## INFORMATION
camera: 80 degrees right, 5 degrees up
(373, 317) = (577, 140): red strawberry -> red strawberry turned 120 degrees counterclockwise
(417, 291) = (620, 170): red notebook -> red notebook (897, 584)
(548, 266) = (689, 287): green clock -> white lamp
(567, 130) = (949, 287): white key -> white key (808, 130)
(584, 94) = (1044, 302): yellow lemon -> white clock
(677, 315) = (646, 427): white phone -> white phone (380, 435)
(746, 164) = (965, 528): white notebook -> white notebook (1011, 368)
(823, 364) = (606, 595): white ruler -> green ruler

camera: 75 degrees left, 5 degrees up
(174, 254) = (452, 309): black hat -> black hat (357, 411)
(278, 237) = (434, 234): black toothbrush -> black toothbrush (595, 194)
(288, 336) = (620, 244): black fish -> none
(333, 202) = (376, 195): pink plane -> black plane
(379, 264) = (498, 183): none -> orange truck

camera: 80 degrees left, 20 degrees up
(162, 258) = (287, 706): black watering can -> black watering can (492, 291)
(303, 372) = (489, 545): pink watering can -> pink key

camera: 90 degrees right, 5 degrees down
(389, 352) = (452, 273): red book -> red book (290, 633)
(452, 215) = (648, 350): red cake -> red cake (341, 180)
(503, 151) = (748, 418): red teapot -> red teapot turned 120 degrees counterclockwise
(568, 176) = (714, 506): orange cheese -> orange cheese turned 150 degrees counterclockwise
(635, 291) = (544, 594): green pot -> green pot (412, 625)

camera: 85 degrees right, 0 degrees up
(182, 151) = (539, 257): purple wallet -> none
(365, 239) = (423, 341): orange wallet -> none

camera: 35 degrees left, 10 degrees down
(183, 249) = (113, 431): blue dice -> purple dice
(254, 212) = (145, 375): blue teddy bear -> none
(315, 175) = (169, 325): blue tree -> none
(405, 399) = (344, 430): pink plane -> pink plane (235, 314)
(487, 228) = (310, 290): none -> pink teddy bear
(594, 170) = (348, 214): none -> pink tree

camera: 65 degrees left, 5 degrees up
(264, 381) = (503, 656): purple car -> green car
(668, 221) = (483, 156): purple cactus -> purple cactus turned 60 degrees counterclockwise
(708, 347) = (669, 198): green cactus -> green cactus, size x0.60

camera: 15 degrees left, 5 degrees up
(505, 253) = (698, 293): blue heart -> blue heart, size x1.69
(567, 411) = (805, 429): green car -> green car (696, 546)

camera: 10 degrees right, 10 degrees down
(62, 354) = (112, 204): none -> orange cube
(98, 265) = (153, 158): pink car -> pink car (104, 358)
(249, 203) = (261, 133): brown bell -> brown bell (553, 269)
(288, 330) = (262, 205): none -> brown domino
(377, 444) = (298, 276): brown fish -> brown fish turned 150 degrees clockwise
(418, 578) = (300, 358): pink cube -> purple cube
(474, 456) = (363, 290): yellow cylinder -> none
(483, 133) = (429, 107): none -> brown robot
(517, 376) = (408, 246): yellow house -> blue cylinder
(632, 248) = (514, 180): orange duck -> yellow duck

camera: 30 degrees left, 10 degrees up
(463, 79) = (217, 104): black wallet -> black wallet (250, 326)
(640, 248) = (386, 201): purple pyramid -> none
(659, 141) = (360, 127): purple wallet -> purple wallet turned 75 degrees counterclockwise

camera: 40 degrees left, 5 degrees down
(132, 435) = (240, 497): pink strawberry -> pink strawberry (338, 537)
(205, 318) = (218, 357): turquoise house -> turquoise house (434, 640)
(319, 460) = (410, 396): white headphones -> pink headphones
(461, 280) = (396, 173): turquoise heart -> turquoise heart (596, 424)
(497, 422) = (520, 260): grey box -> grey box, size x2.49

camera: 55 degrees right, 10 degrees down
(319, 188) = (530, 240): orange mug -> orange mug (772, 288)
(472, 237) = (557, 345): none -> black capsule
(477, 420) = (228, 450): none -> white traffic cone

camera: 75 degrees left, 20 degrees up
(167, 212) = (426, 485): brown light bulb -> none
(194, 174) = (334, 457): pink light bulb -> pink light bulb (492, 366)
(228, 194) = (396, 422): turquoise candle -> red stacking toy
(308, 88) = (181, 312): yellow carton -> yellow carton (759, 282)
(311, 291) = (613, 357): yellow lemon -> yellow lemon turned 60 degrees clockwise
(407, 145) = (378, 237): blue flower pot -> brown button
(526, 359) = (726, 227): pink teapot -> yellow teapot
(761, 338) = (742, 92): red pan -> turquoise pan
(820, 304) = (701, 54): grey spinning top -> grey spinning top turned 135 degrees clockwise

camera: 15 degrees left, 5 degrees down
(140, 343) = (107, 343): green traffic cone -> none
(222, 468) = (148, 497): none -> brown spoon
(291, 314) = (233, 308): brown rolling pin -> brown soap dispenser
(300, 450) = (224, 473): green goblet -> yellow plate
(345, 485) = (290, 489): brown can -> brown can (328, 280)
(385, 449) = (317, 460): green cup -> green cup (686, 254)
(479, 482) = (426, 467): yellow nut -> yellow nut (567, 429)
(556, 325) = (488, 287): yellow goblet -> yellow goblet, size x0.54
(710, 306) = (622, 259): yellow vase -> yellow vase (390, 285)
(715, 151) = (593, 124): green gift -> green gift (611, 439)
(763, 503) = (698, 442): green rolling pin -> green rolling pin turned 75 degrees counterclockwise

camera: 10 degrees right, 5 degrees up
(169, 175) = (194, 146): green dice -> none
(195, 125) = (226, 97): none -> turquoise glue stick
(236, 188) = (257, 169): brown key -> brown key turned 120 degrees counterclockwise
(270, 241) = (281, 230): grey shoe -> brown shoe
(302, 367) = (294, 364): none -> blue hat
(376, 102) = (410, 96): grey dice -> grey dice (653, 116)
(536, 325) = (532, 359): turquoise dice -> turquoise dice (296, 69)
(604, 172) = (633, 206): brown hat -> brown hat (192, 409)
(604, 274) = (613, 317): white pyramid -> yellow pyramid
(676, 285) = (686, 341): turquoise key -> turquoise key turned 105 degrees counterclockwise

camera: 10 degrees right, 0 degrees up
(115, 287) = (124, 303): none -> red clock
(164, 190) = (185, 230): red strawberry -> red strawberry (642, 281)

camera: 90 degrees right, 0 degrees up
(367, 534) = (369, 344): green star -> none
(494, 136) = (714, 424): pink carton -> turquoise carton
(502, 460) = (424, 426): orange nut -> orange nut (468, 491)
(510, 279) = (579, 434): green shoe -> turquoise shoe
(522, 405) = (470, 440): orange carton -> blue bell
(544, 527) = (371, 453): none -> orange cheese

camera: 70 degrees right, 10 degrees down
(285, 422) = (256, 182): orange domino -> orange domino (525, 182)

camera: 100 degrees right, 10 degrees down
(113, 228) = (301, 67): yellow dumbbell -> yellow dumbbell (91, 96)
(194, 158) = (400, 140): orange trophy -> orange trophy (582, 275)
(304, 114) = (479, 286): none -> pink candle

## WORK ITEM
Copy from the line with "(544, 527) = (371, 453): none" to the final line of the records, inclusive, and add nothing else.

## TASK ANSWER
(544, 527) = (371, 453): none -> orange cheese

camera: 70 degrees right, 10 degrees down
(285, 422) = (256, 182): orange domino -> orange domino (525, 182)

camera: 100 degrees right, 10 degrees down
(113, 228) = (301, 67): yellow dumbbell -> yellow dumbbell (91, 96)
(194, 158) = (400, 140): orange trophy -> orange trophy (582, 275)
(304, 114) = (479, 286): none -> pink candle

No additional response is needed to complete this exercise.